> **WORK INSTRUCTIONS**
Using the listing below, copy exactly the lines from the one containing "orange soap dispenser: 7 -> 6" to the one containing "turquoise soap dispenser: 8 -> 4", both lines included, and no others.

> **EXERCISE DATA**
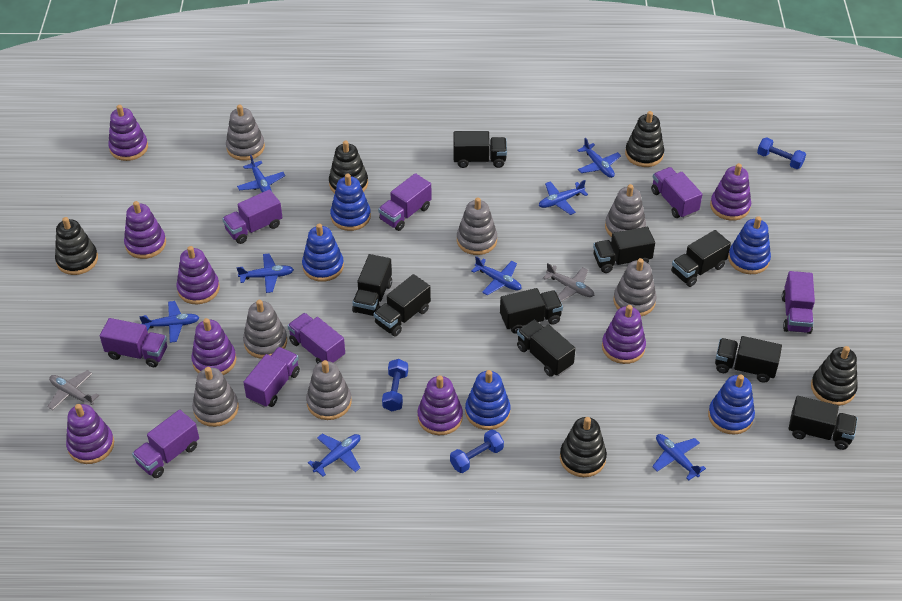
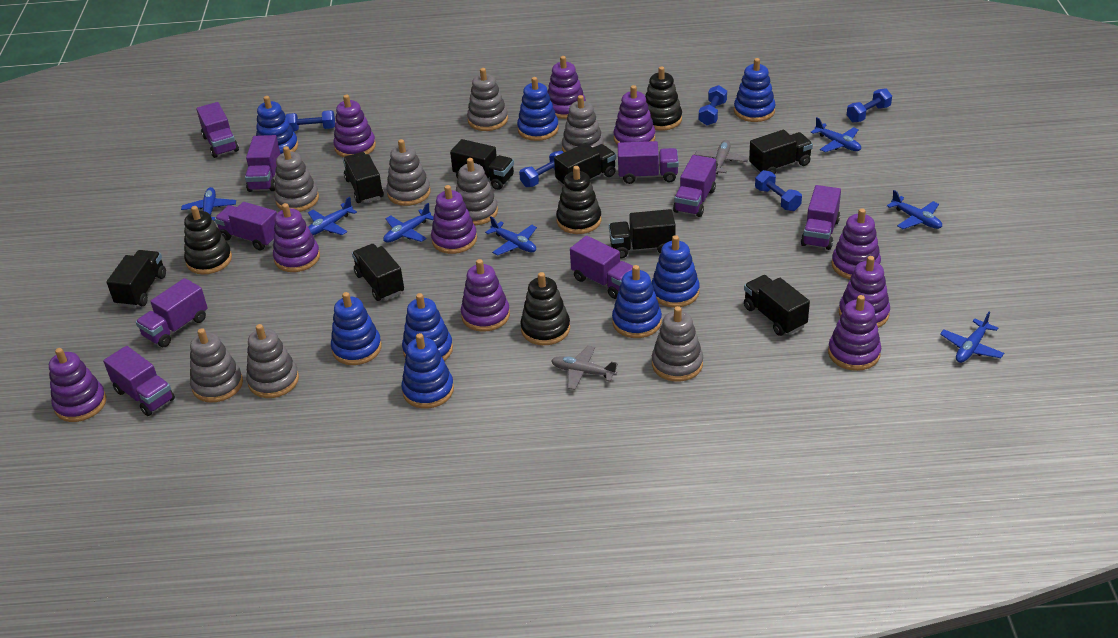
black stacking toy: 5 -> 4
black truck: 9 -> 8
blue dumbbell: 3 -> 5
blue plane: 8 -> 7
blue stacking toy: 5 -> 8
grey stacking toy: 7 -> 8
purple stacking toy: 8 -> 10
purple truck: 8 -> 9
==
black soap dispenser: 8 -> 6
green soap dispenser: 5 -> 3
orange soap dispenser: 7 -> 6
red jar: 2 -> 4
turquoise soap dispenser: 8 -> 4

> **REPLY TO THE TASK**
orange soap dispenser: 7 -> 6
red jar: 2 -> 4
turquoise soap dispenser: 8 -> 4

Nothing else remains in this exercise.